[Brief]:
The material below contains a line with "SW2: switch (VDD, W10) -> switch (AGND, W10)" and a line with "R3: 470 (+5V, W2) -> 470 (+5V, W1)". Copy exactly those two lines and all lines between them.

*** Opening of Data supplied ***

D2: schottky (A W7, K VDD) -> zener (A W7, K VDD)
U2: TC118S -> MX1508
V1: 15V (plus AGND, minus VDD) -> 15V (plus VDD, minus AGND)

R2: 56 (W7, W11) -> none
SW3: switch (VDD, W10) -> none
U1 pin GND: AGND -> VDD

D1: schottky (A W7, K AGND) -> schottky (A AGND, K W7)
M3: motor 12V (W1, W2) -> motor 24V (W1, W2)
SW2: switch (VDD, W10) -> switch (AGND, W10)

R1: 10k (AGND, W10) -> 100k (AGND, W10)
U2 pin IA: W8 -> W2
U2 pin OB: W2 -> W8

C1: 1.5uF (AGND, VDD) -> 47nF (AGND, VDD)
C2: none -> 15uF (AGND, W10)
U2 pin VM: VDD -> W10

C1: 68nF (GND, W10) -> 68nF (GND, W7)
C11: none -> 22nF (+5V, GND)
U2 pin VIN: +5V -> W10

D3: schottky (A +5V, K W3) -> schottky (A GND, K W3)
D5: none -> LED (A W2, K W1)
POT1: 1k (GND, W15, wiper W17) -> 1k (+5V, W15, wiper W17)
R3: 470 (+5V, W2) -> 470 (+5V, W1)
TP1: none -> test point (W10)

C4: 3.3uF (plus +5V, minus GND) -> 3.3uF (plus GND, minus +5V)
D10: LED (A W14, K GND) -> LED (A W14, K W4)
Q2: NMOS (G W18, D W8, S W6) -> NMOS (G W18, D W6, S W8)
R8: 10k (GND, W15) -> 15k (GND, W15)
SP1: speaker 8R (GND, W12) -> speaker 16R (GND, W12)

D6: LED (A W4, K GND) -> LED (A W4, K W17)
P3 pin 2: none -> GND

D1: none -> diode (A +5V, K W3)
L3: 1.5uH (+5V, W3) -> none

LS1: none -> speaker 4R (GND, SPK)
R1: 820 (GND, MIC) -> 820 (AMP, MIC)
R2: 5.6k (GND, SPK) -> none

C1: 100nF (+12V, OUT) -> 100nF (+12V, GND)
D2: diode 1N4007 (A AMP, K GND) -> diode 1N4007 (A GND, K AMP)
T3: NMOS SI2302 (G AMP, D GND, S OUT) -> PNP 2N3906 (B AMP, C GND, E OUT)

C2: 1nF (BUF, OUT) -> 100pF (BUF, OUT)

*** Close of Data supplied ***

[Solution to the exercise]:
SW2: switch (VDD, W10) -> switch (AGND, W10)

R1: 10k (AGND, W10) -> 100k (AGND, W10)
U2 pin IA: W8 -> W2
U2 pin OB: W2 -> W8

C1: 1.5uF (AGND, VDD) -> 47nF (AGND, VDD)
C2: none -> 15uF (AGND, W10)
U2 pin VM: VDD -> W10

C1: 68nF (GND, W10) -> 68nF (GND, W7)
C11: none -> 22nF (+5V, GND)
U2 pin VIN: +5V -> W10

D3: schottky (A +5V, K W3) -> schottky (A GND, K W3)
D5: none -> LED (A W2, K W1)
POT1: 1k (GND, W15, wiper W17) -> 1k (+5V, W15, wiper W17)
R3: 470 (+5V, W2) -> 470 (+5V, W1)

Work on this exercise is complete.